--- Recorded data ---

· · ·

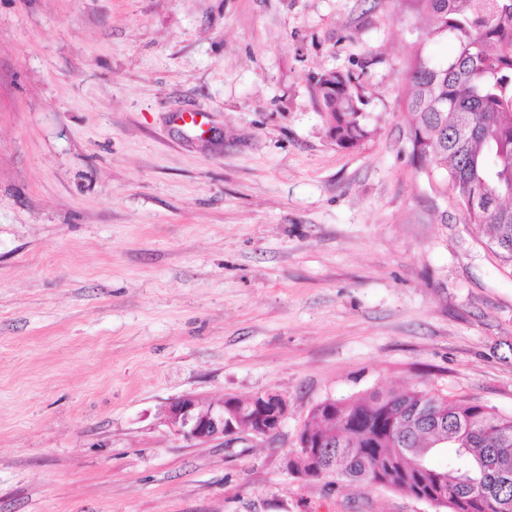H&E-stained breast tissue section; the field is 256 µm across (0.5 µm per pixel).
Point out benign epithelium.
<instances>
[{"label":"benign epithelium","mask_w":512,"mask_h":512,"mask_svg":"<svg viewBox=\"0 0 512 512\" xmlns=\"http://www.w3.org/2000/svg\"><path fill=\"white\" fill-rule=\"evenodd\" d=\"M287 412V401L274 391L255 395L247 406L229 397L217 408L204 407L194 397L182 396L169 403L165 423L187 441L229 443L244 433L267 440L280 432Z\"/></svg>","instance_id":"obj_1"}]
</instances>
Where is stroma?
<instances>
[{
    "label": "stroma",
    "instance_id": "obj_1",
    "mask_svg": "<svg viewBox=\"0 0 512 512\" xmlns=\"http://www.w3.org/2000/svg\"><path fill=\"white\" fill-rule=\"evenodd\" d=\"M426 27L406 0H0V512H436L287 466L328 399L512 417V266L410 156ZM266 391L270 442L163 422ZM316 85L326 113L331 139L342 149H355L370 137L353 87V75L339 71L320 74Z\"/></svg>",
    "mask_w": 512,
    "mask_h": 512
}]
</instances>
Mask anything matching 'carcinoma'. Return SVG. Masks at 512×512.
<instances>
[{
	"label": "carcinoma",
	"mask_w": 512,
	"mask_h": 512,
	"mask_svg": "<svg viewBox=\"0 0 512 512\" xmlns=\"http://www.w3.org/2000/svg\"><path fill=\"white\" fill-rule=\"evenodd\" d=\"M430 20L426 38H451L441 60L416 52L409 70L411 155L439 175L512 264V0H411ZM316 85L331 139L355 149L370 137L353 75L320 74ZM319 457L336 444L327 484L379 485L437 502L438 512H512V478L490 494L480 469L512 470V417L430 390L373 391L325 401L303 430Z\"/></svg>",
	"instance_id": "1"
}]
</instances>
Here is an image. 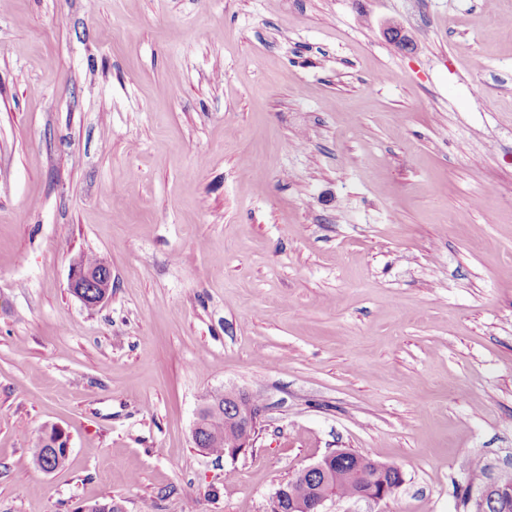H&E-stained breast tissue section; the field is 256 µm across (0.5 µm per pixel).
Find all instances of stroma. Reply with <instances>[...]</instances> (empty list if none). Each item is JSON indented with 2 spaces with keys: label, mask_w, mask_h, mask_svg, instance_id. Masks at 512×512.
<instances>
[{
  "label": "stroma",
  "mask_w": 512,
  "mask_h": 512,
  "mask_svg": "<svg viewBox=\"0 0 512 512\" xmlns=\"http://www.w3.org/2000/svg\"><path fill=\"white\" fill-rule=\"evenodd\" d=\"M220 388L264 408L234 460L191 438ZM336 449L404 483L328 512L512 473V0H9L0 512H268ZM111 285L112 270L105 261H102L101 269L96 275H92L90 272H86L84 269L74 265L70 279V288H92V292L89 291L86 295H84L82 289L79 290L76 296L82 301L88 302V298L93 297L95 294L96 300L93 302L96 304L104 303L108 297ZM62 431L57 426H46L41 430L30 448L33 464L41 471L52 472L66 465L67 455L60 442ZM58 447V453L54 448Z\"/></svg>",
  "instance_id": "stroma-1"
}]
</instances>
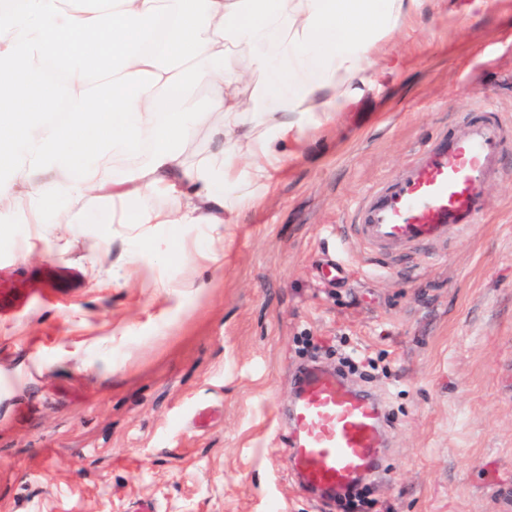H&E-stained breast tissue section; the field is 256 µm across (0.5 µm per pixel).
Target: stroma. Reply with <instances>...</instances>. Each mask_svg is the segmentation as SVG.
Wrapping results in <instances>:
<instances>
[{"label":"stroma","instance_id":"stroma-1","mask_svg":"<svg viewBox=\"0 0 512 512\" xmlns=\"http://www.w3.org/2000/svg\"><path fill=\"white\" fill-rule=\"evenodd\" d=\"M472 2L409 20L225 242L198 224L132 249L95 204L79 224H10L0 512H337L289 470L288 408L298 367L342 355L373 362L391 415L377 512H512V148L447 252L375 268L340 235L447 124L488 106L512 126V0ZM334 257L347 279H324ZM53 263L79 289L45 288Z\"/></svg>","mask_w":512,"mask_h":512}]
</instances>
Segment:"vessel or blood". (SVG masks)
<instances>
[{"label":"vessel or blood","mask_w":512,"mask_h":512,"mask_svg":"<svg viewBox=\"0 0 512 512\" xmlns=\"http://www.w3.org/2000/svg\"><path fill=\"white\" fill-rule=\"evenodd\" d=\"M511 135L477 113L370 190L355 209L353 237L374 258L393 261L469 230ZM293 389L288 460L303 487L328 499L379 468L388 421L375 394L319 365L304 368Z\"/></svg>","instance_id":"vessel-or-blood-1"}]
</instances>
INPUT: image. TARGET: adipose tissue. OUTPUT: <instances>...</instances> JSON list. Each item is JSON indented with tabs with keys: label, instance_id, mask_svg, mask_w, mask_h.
Here are the masks:
<instances>
[{
	"label": "adipose tissue",
	"instance_id": "1",
	"mask_svg": "<svg viewBox=\"0 0 512 512\" xmlns=\"http://www.w3.org/2000/svg\"><path fill=\"white\" fill-rule=\"evenodd\" d=\"M426 3L0 0V218L73 224L93 198L136 236H231Z\"/></svg>",
	"mask_w": 512,
	"mask_h": 512
}]
</instances>
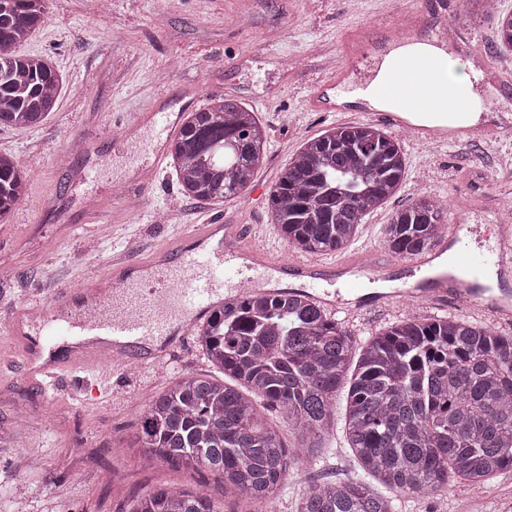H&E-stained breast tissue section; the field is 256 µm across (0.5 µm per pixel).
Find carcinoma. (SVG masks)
I'll return each mask as SVG.
<instances>
[{"label":"carcinoma","mask_w":512,"mask_h":512,"mask_svg":"<svg viewBox=\"0 0 512 512\" xmlns=\"http://www.w3.org/2000/svg\"><path fill=\"white\" fill-rule=\"evenodd\" d=\"M465 16L491 0H462ZM48 0H0V125L29 127L56 109L60 78L43 56L16 46L48 18ZM512 50V13L497 19ZM268 133L231 97L187 113L169 146L181 194L204 202L243 196L267 157ZM29 173L0 154V218L19 202ZM407 160L398 139L372 123L334 126L304 142L269 193V217L289 245L341 250L365 217L401 189ZM445 210L422 195L393 212L384 235L407 258L438 236ZM210 364L230 379L190 373L143 410L138 441L149 464L216 471L224 490L272 505L289 476L314 463L335 430L336 394L349 384L344 441L362 481L321 482L297 512H400L401 498L512 473V336L464 318L393 322L360 342L301 293L231 297L196 330ZM283 414L299 435L288 448L260 409ZM130 512H224L200 489L155 486Z\"/></svg>","instance_id":"1"}]
</instances>
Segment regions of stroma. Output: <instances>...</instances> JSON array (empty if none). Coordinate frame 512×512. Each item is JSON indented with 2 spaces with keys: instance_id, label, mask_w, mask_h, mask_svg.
Wrapping results in <instances>:
<instances>
[{
  "instance_id": "stroma-1",
  "label": "stroma",
  "mask_w": 512,
  "mask_h": 512,
  "mask_svg": "<svg viewBox=\"0 0 512 512\" xmlns=\"http://www.w3.org/2000/svg\"><path fill=\"white\" fill-rule=\"evenodd\" d=\"M402 0H50L46 22L16 47L48 57L61 78L58 107L29 128L0 126V153L29 170L24 198L0 222V512H129L133 499L165 484L201 488L223 499L226 512L243 502L226 496L216 472L145 465L136 442L143 409L178 377L209 374L196 336L181 340L164 363L122 368L111 395L83 397L59 388L47 394L28 376L32 341L40 329L16 335L17 309L42 304L61 288L111 279L112 257L145 263L175 248L187 224L224 220L248 224V242L271 257L305 259L269 218L266 193L308 139L345 124V116L312 111L317 80L335 70L343 37L377 13H400ZM496 15L478 20L448 10L467 43L455 61L482 62L485 94L498 112L512 113V51L497 44ZM217 89L252 109L268 131L264 165L241 198L199 202L183 198L173 167L153 180L142 205L138 169L120 139L137 113L159 95L180 107L189 93ZM408 174L398 193L370 213L342 254L373 249L395 262L384 240L394 210L417 196L447 198L449 217L466 218L474 243L491 242L500 207L512 206V132L466 146H403ZM91 179H82L83 170ZM456 305L410 309L395 303L357 317L334 316L358 340L406 317H469ZM341 438H332L319 465L289 477L277 512H296L307 485L320 478H362ZM404 512H512V473L488 488L464 483L427 498L404 500Z\"/></svg>"
}]
</instances>
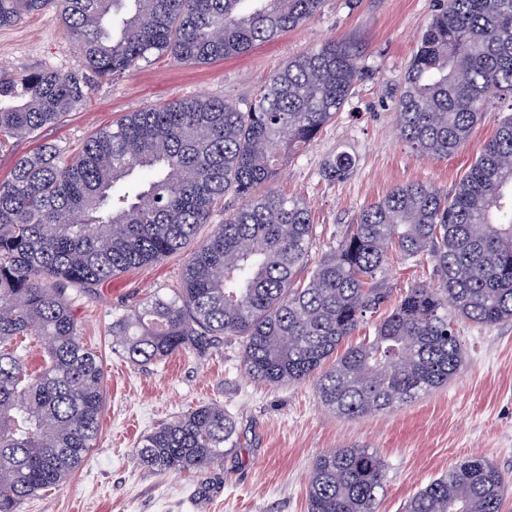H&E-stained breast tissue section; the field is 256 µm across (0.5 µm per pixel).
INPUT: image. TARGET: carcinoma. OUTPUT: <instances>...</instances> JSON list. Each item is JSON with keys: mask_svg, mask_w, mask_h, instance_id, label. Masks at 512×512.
<instances>
[{"mask_svg": "<svg viewBox=\"0 0 512 512\" xmlns=\"http://www.w3.org/2000/svg\"><path fill=\"white\" fill-rule=\"evenodd\" d=\"M323 0H0V27L53 6L85 72L0 71V150L33 138L86 101L96 81L153 54L186 65L242 56L321 9ZM364 77L332 40L289 58L246 105L203 95L149 104L72 157L45 142L0 181V512L57 486L86 460L104 408L96 351L77 334L70 292L88 295L178 253L228 194L239 205L190 254L182 286L112 321V346L134 366L243 339L245 373L272 386L313 380L322 403L366 417L448 384L464 361L452 320L512 321V118L481 148L453 195L398 186L363 209L307 279L316 227L306 201L261 187L312 142ZM512 96V0H438L396 93L395 129L415 153L452 156L493 94ZM345 151L322 167L343 178ZM427 259L437 281L413 286L373 336L326 362L391 301L389 261ZM44 363L27 371L17 339ZM224 407L200 405L142 440L158 474L203 473L235 446ZM386 464L375 451L318 457L307 512H374ZM506 479L472 455L431 481L404 512H502Z\"/></svg>", "mask_w": 512, "mask_h": 512, "instance_id": "1", "label": "carcinoma"}]
</instances>
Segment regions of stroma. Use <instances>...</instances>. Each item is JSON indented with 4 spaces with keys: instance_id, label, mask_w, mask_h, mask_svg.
<instances>
[{
    "instance_id": "35a3bbf8",
    "label": "stroma",
    "mask_w": 512,
    "mask_h": 512,
    "mask_svg": "<svg viewBox=\"0 0 512 512\" xmlns=\"http://www.w3.org/2000/svg\"><path fill=\"white\" fill-rule=\"evenodd\" d=\"M434 0H325L321 10L249 53L195 67L164 55L131 73L97 83L89 101L39 139L0 152V181L16 157L40 142L74 153L98 130L149 104L199 95L246 103L289 57L336 39L360 56L363 80L310 146L293 153L273 188L302 197L317 236L311 261L337 246L359 212L391 189L427 184L453 192L481 146L512 114V97L492 96L467 146L445 159L416 155L395 132L394 93ZM53 66L80 71L83 60L56 11L0 28V70L15 74ZM347 151L355 166L328 180L324 161ZM188 250L119 275L94 295L74 299L81 341L100 356L105 407L100 436L84 464L60 485L25 501L20 512H307L305 488L314 461L338 448H368L386 463L375 512H403L429 480L478 453L508 480L502 512H512V322L456 324L464 365L447 385L414 402L343 419L320 401L313 382L269 386L247 377L243 343L227 336L207 353L182 352L145 367L112 347V322L129 307L181 285ZM203 404L233 417L235 448L203 475H161L145 468L142 439Z\"/></svg>"
}]
</instances>
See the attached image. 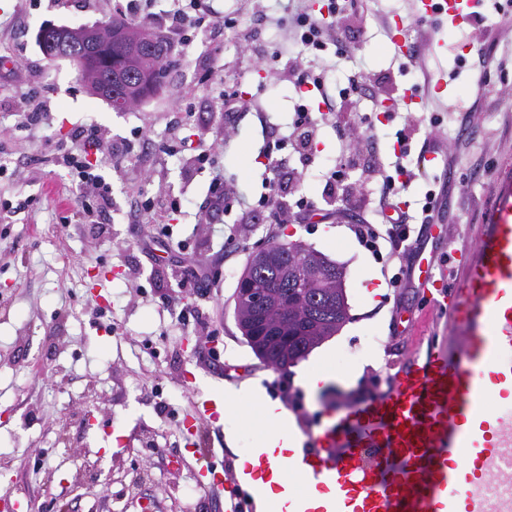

· · ·

--- Goal ---
Starting at the line containing "Segment regions of stroma. Use", write out each line through the last one in the listing above, inclusive, and nothing else. Pictures are excluded from the copy.

--- Written answer ---
Segment regions of stroma. Use <instances>...</instances>. Each item is JSON indented with 4 spaces with keys: instance_id, label, mask_w, mask_h, mask_svg.
<instances>
[{
    "instance_id": "35a3bbf8",
    "label": "stroma",
    "mask_w": 512,
    "mask_h": 512,
    "mask_svg": "<svg viewBox=\"0 0 512 512\" xmlns=\"http://www.w3.org/2000/svg\"><path fill=\"white\" fill-rule=\"evenodd\" d=\"M434 0H325L321 10L249 53L195 67L164 55L131 73L97 83L89 101L39 139L0 152V181L16 157L40 142L74 153L98 130L149 104L199 95L246 103L289 57L336 39L360 56L363 80L310 146L293 153L273 188L302 197L317 236L311 261L337 246L359 212L391 189L427 184L453 192L481 146L512 114V97L492 96L467 146L445 159L416 155L395 132L394 93ZM53 66L80 71L83 60L56 11L0 28V70L15 74ZM347 151L355 166L328 180L324 161ZM188 250L119 275L94 295L74 299L81 341L100 356L105 407L100 436L84 464L60 485L25 501L20 512H307L305 488L314 461L338 448H368L386 463L375 512H403L429 480L478 453L508 480L502 512H512V322L456 324L464 365L447 385L414 402L343 419L320 401L313 382L269 386L247 377L243 343L227 336L207 353L182 352L145 367L112 347V322L129 307L181 285ZM203 404L233 417L235 448L203 475H161L145 468L142 439Z\"/></svg>"
}]
</instances>
See the attached image. 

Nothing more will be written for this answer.